[EXCERPTED RECORDS]:
---
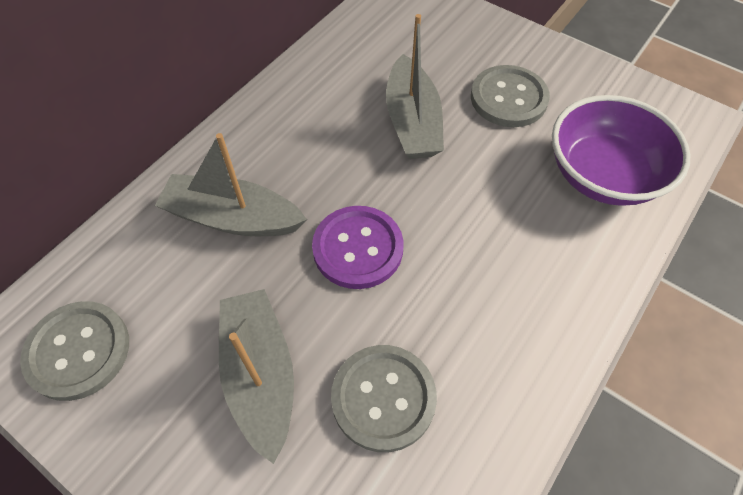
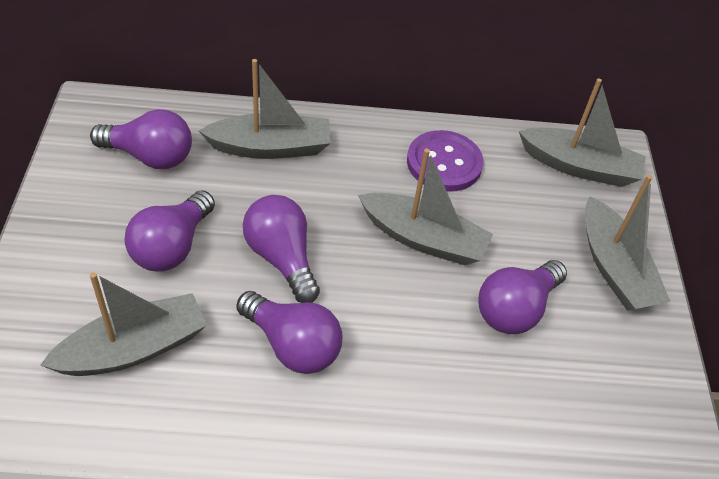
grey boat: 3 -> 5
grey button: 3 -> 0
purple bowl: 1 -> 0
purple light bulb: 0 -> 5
---
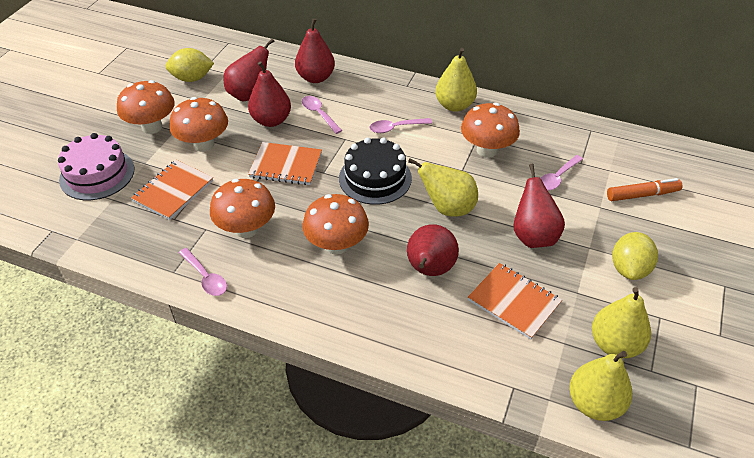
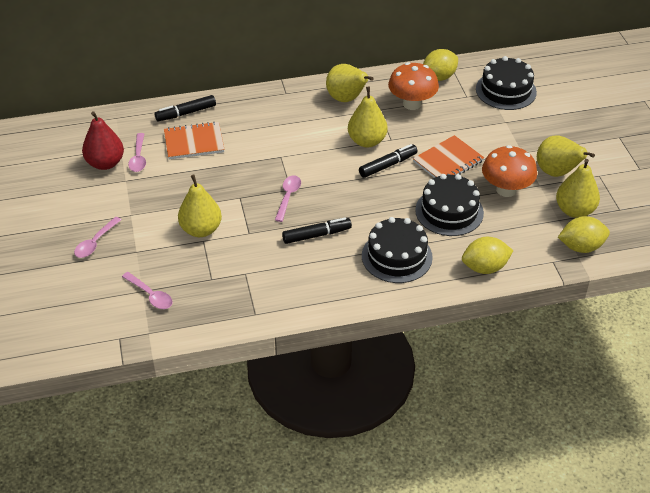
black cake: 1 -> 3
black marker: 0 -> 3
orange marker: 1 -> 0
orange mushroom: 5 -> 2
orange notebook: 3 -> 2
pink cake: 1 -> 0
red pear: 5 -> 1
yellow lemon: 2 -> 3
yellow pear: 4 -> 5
---
[TASK TO COMPLETE]:
Beginning with the line containing "orange marker: 1 -> 0" in the material above, copy every line exactly until you have copied the line containing "yellow pear: 4 -> 5".

[REPLY TO THE TASK]:
orange marker: 1 -> 0
orange mushroom: 5 -> 2
orange notebook: 3 -> 2
pink cake: 1 -> 0
red pear: 5 -> 1
yellow lemon: 2 -> 3
yellow pear: 4 -> 5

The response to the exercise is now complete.